Work order:
Only the lines from the one that contains "pink truck <299, 281, 427, 378>" through the final line of the entries should be repeated, exactly as written.

Dataset excerpts:
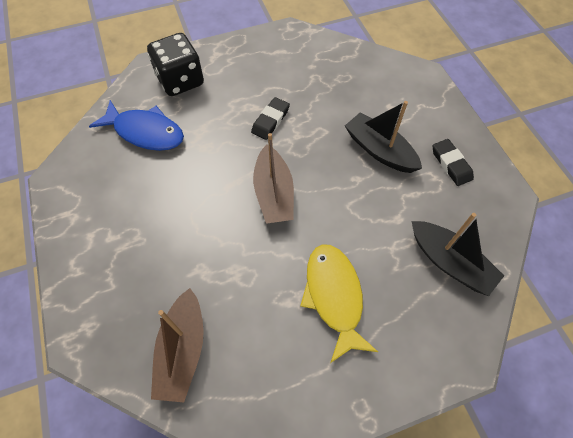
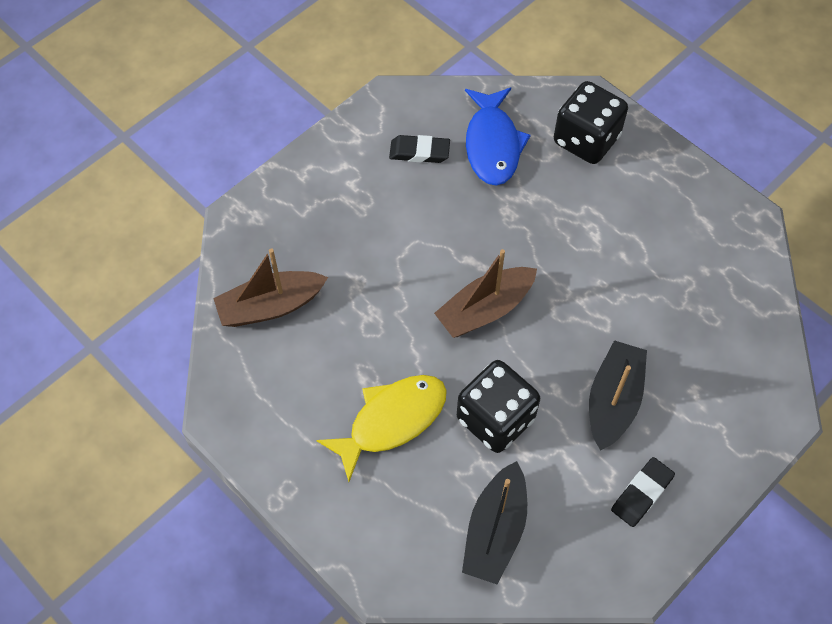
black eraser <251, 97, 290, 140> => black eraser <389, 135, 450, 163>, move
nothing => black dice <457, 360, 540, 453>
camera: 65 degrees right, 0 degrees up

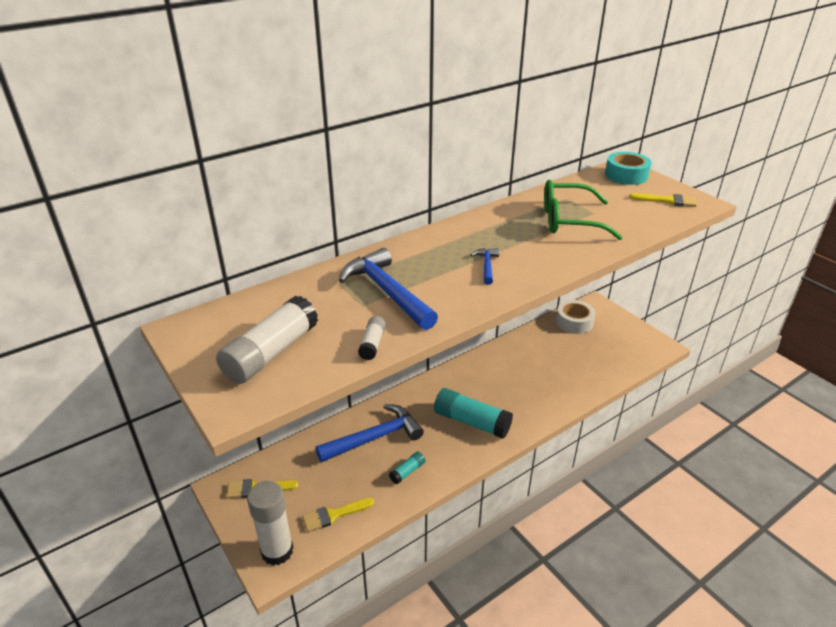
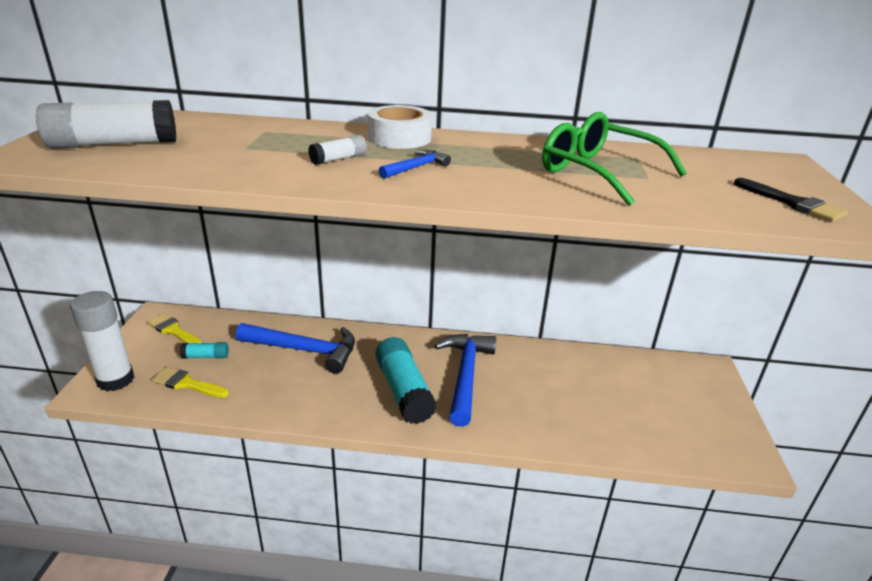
turquoise tape <605, 152, 652, 185> => nothing
yellow brush <629, 193, 697, 207> => black brush <734, 178, 848, 222>
blue hammer <339, 248, 438, 330> => blue hammer <434, 334, 496, 427>, move
white tape <556, 300, 596, 334> => white tape <368, 105, 432, 149>, move
white glue stick <358, 316, 386, 360> => white glue stick <308, 135, 367, 165>, move
turquoise glue stick <389, 452, 425, 484> => turquoise glue stick <180, 342, 229, 358>, move
camera: 40 degrees right, 5 degrees down

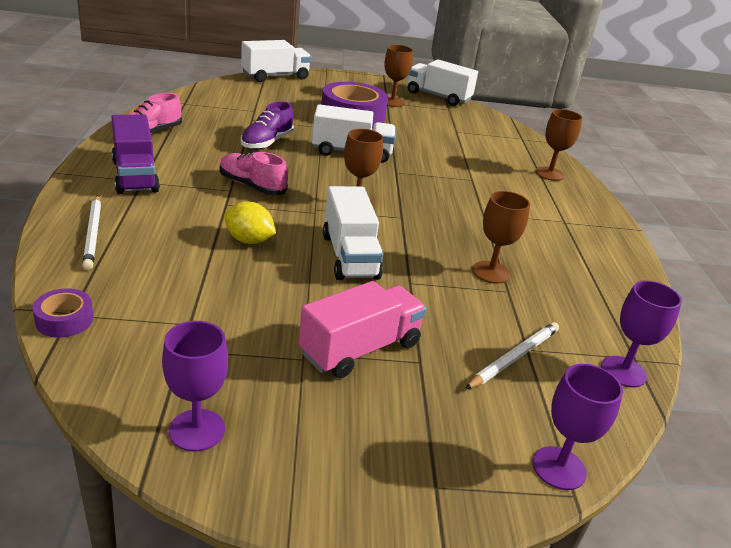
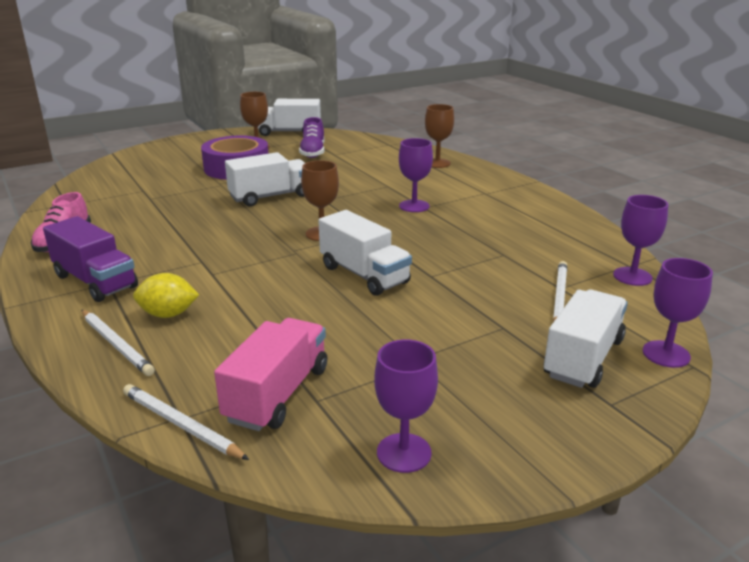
white truck <241, 40, 311, 82> => white truck <544, 290, 628, 388>, move
purple shoe <241, 101, 294, 150> => purple shoe <299, 117, 324, 158>, move
pink shoe <220, 151, 288, 195> => nothing
brown goblet <472, 191, 530, 284> => nothing
yellow lemon <224, 202, 276, 244> => yellow lemon <133, 273, 199, 318>, move
pink truck <299, 281, 427, 378> => pink truck <214, 318, 327, 431>, move
purple tape <32, 289, 93, 338> => white pencil <123, 384, 249, 460>
nothing => purple goblet <399, 138, 433, 212>
camera: 25 degrees left, 5 degrees down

Exercise output:
pink truck <299, 281, 427, 378> => pink truck <214, 318, 327, 431>, move
purple tape <32, 289, 93, 338> => white pencil <123, 384, 249, 460>
nothing => purple goblet <399, 138, 433, 212>
camera: 25 degrees left, 5 degrees down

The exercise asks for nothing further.